## Stated task
Echo the rows from their start through the line that contains "road 1 (residential): [(0,241),(101,229),(331,241),(511,196)]", both ends included, leaving out the pictures.

## Input
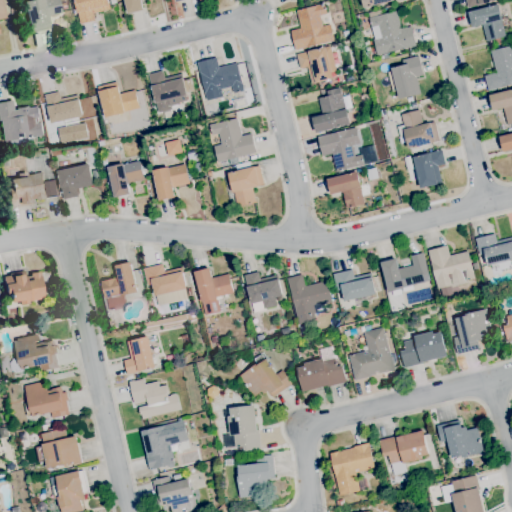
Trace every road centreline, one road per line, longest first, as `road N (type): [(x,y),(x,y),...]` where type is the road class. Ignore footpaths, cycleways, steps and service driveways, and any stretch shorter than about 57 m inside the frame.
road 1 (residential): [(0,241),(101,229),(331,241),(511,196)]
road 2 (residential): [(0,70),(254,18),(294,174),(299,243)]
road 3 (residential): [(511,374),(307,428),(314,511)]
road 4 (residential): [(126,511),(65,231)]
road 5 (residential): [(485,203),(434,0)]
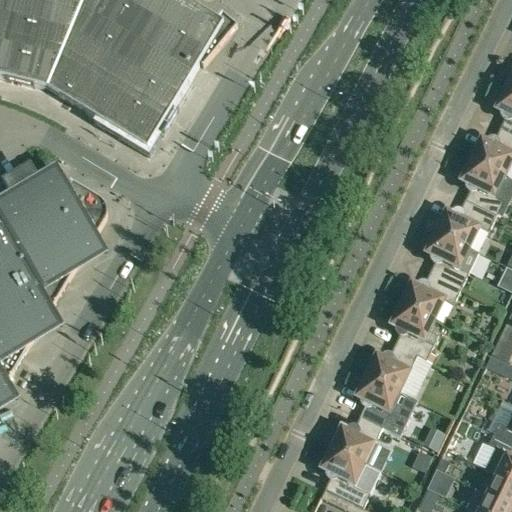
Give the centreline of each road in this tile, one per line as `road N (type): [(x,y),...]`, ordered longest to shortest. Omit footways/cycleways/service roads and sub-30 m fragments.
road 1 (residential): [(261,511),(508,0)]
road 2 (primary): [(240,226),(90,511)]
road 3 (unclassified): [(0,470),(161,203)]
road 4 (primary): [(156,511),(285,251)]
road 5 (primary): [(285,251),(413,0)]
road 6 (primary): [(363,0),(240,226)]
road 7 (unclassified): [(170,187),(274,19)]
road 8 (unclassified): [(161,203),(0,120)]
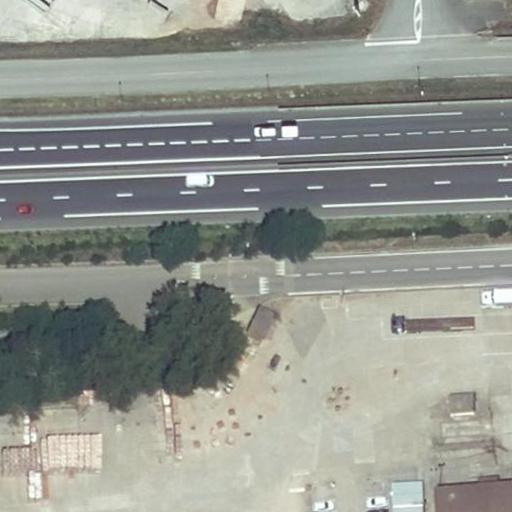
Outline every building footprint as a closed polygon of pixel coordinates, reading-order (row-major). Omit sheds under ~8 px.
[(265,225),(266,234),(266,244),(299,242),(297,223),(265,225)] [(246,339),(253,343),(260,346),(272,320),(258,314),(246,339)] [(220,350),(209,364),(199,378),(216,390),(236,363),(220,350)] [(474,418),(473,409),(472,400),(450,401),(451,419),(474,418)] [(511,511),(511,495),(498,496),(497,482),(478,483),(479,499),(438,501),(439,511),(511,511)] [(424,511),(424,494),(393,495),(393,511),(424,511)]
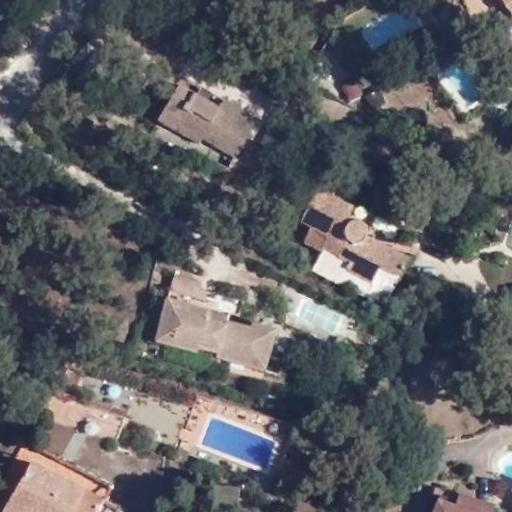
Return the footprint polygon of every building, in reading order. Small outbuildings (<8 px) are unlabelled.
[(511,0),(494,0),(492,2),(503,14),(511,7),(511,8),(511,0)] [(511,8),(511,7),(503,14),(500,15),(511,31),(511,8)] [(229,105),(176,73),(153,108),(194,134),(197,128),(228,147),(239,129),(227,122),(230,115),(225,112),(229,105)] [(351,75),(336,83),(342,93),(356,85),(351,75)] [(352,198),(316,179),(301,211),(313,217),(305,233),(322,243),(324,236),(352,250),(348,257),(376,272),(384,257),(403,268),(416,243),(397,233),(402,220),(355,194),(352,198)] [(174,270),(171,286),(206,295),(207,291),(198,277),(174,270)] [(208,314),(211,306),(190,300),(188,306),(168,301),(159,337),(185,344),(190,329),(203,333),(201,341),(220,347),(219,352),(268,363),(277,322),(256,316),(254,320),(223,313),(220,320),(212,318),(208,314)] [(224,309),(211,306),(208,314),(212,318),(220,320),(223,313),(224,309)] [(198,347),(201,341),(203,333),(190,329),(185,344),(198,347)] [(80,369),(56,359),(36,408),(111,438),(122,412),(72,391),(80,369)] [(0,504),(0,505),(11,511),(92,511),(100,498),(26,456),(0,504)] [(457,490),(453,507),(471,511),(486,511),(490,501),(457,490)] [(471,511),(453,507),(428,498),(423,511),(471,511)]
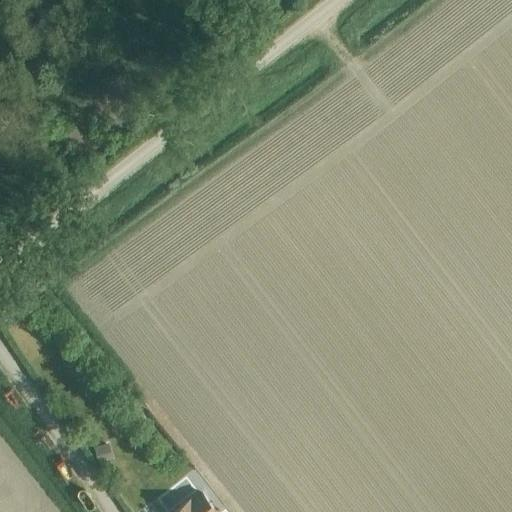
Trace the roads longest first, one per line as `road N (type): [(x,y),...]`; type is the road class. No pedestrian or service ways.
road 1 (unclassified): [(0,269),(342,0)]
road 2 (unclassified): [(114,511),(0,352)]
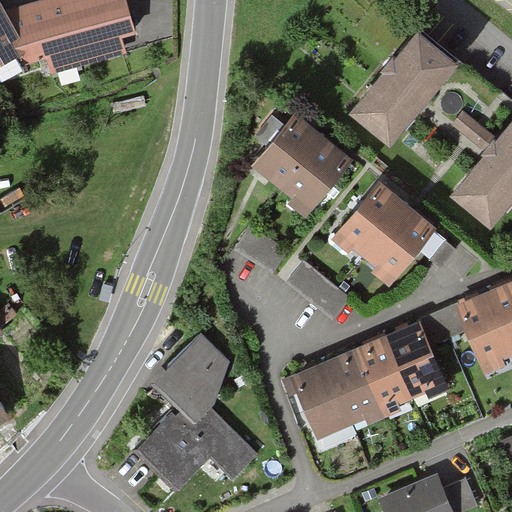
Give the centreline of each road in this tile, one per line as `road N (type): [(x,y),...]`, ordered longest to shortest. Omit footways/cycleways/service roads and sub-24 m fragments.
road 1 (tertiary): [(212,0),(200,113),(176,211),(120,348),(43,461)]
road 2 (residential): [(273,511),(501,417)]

## Completed task
Trace every road centreline, one road per line, longest first, as `road N (type): [(x,y),(x,y),...]` where type is the road class. Ignore footpaths, cycleways, steps and service driveways, and any stretch shorter than about 57 m inside the frame.
road 1 (residential): [(0,241),(101,229),(331,241),(511,196)]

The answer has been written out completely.